### Exercise details:
Could you return every line of the listing below unchanged, leaving the pictures out of your answer?
==== Source data
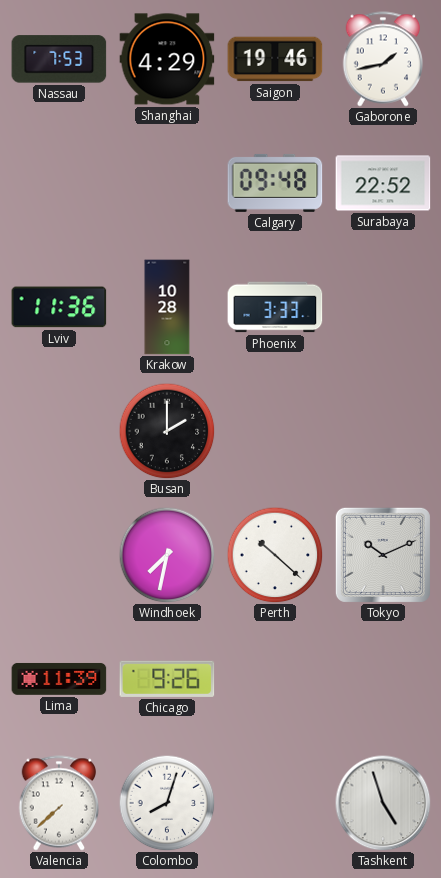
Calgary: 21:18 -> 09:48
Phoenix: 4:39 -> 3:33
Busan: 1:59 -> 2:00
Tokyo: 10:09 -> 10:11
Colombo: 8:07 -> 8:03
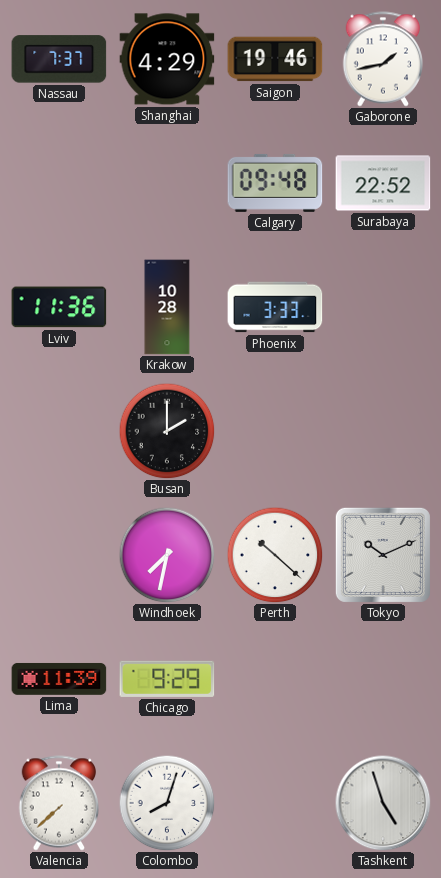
Nassau: 7:53 -> 7:37
Chicago: 9:26 -> 9:29
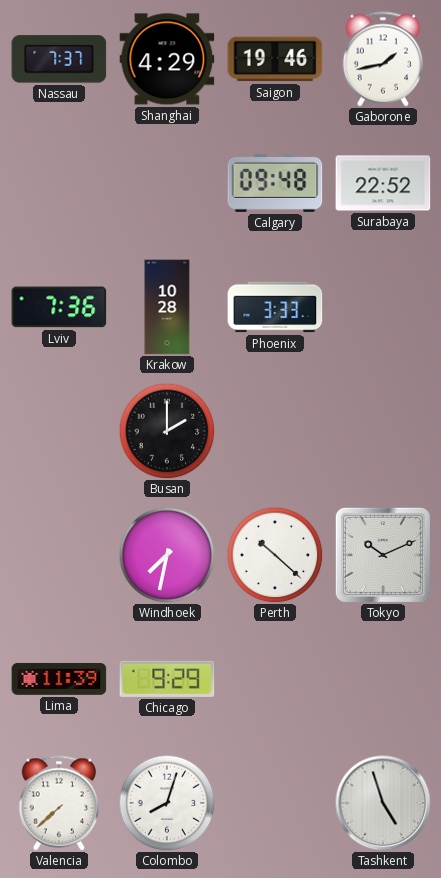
Lviv: 11:36 -> 7:36
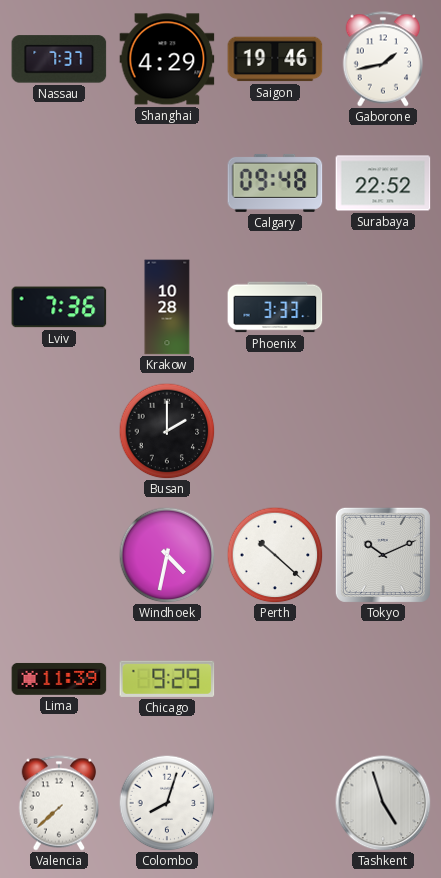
Windhoek: 7:32 -> 4:32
========
### Expected answer:
Calgary: 21:18 -> 09:48
Phoenix: 4:39 -> 3:33
Busan: 1:59 -> 2:00
Tokyo: 10:09 -> 10:11
Colombo: 8:07 -> 8:03
Nassau: 7:53 -> 7:37
Chicago: 9:26 -> 9:29
Lviv: 11:36 -> 7:36
Windhoek: 7:32 -> 4:32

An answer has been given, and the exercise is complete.